(Stored data entries)
BEGIN
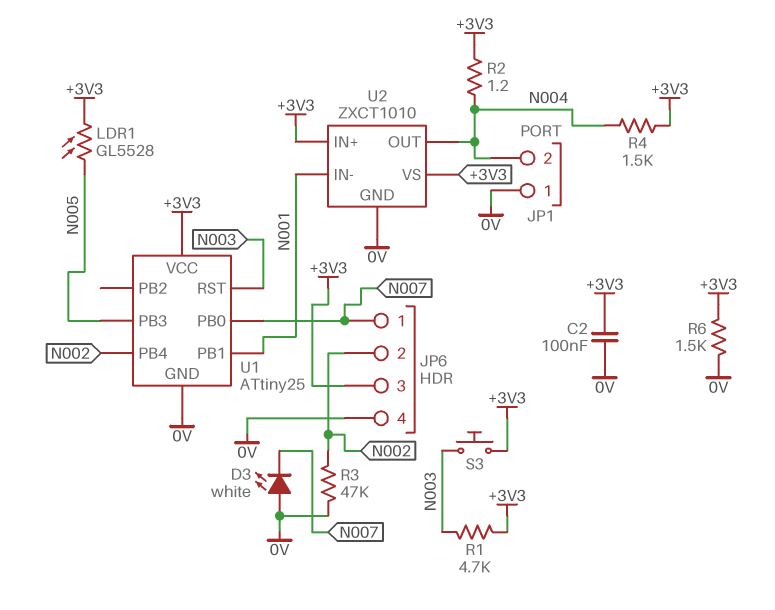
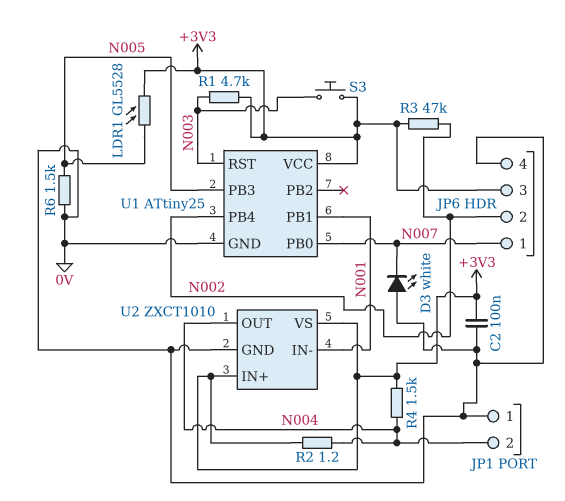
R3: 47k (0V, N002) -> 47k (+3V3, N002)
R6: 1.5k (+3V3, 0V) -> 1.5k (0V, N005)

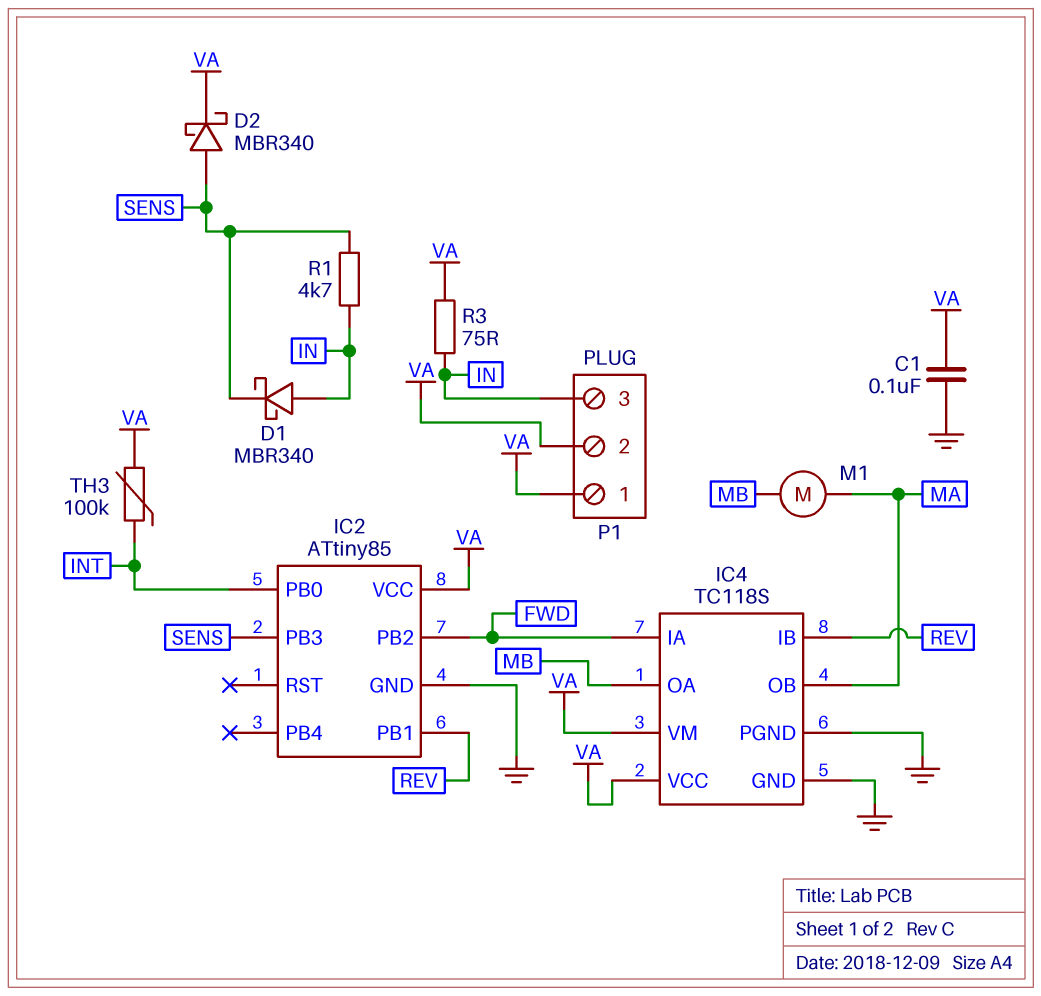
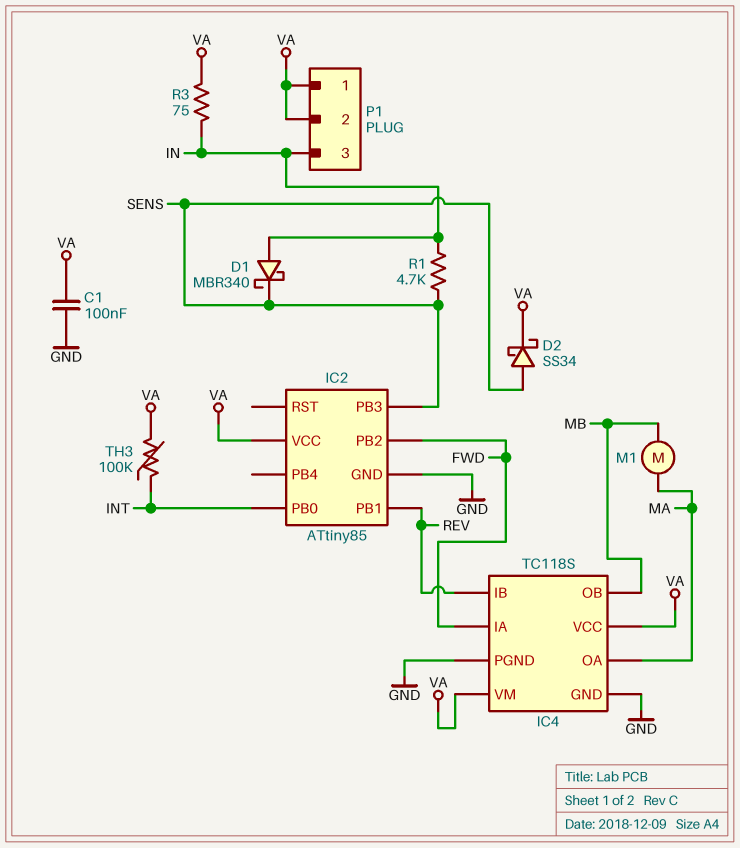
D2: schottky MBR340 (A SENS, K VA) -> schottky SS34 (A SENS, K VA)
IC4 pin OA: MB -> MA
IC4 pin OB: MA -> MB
END
▶ _DIRECTIONS_
All lines from the one holding "R6: 1.5k (+3V3, 0V) -> 1.5k (0V, N005)" through the last line of the records need to be copied exactly, both ends included, and the pictures left behind.

▶ _ANSWER TO THE EXERCISE_
R6: 1.5k (+3V3, 0V) -> 1.5k (0V, N005)

D2: schottky MBR340 (A SENS, K VA) -> schottky SS34 (A SENS, K VA)
IC4 pin OA: MB -> MA
IC4 pin OB: MA -> MB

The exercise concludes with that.